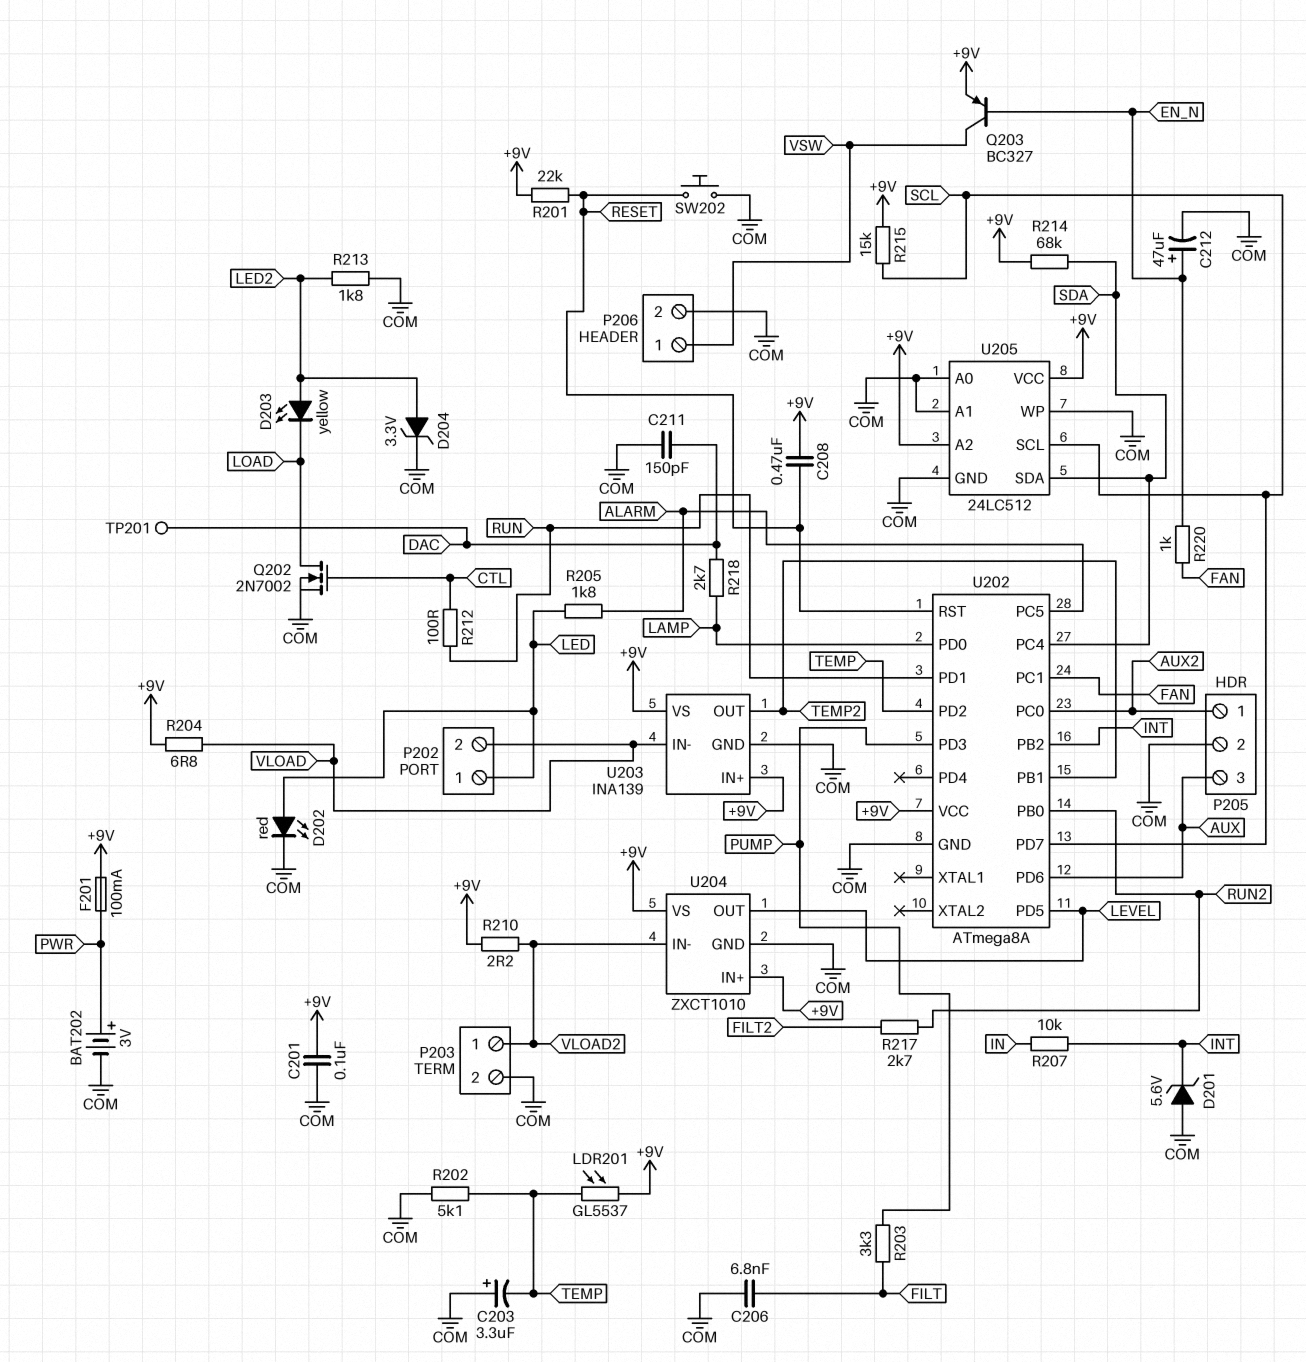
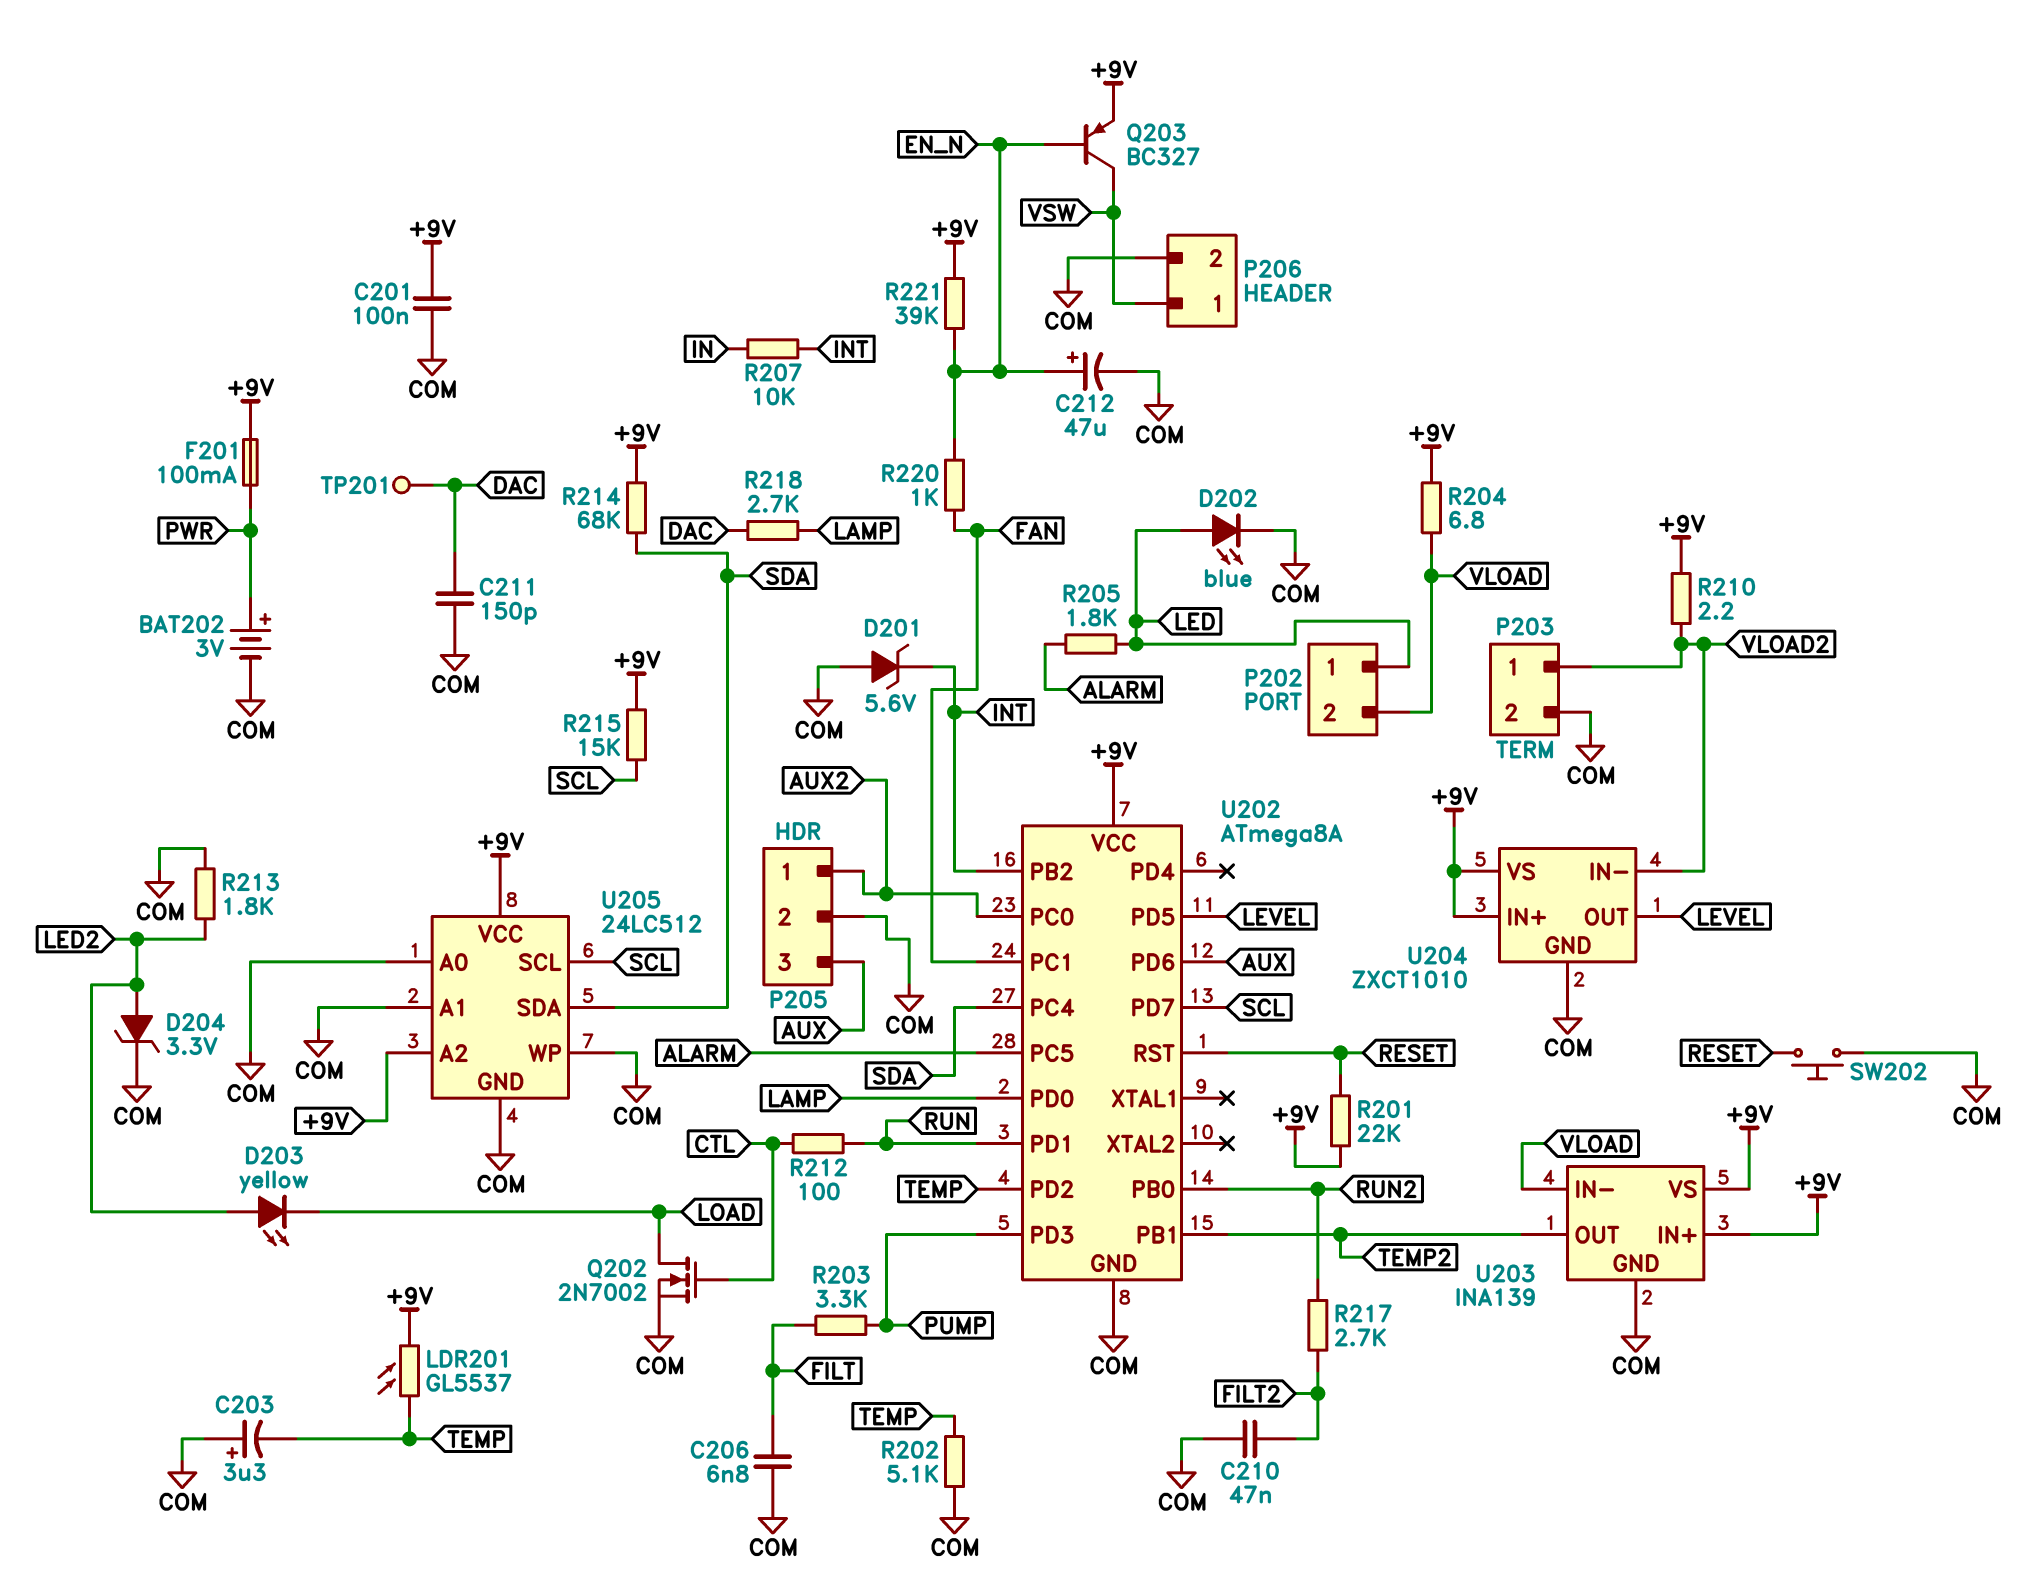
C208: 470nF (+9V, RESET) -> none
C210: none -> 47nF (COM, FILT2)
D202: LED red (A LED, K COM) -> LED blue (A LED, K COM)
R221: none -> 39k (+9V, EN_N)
=-=-=-=-=
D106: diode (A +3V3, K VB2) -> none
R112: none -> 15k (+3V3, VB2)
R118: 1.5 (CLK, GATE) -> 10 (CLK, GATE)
=-=-=-=-=
WHAT NEEDS TO BE DONE → What you give back should be exactly the lines of the data above from the line with "D106: diode (A +3V3, K VB2) -> none" through the line with "R118: 1.5 (CLK, GATE) -> 10 (CLK, GATE)", both of those included, and nothing more.

ANSWER BOX →
D106: diode (A +3V3, K VB2) -> none
R112: none -> 15k (+3V3, VB2)
R118: 1.5 (CLK, GATE) -> 10 (CLK, GATE)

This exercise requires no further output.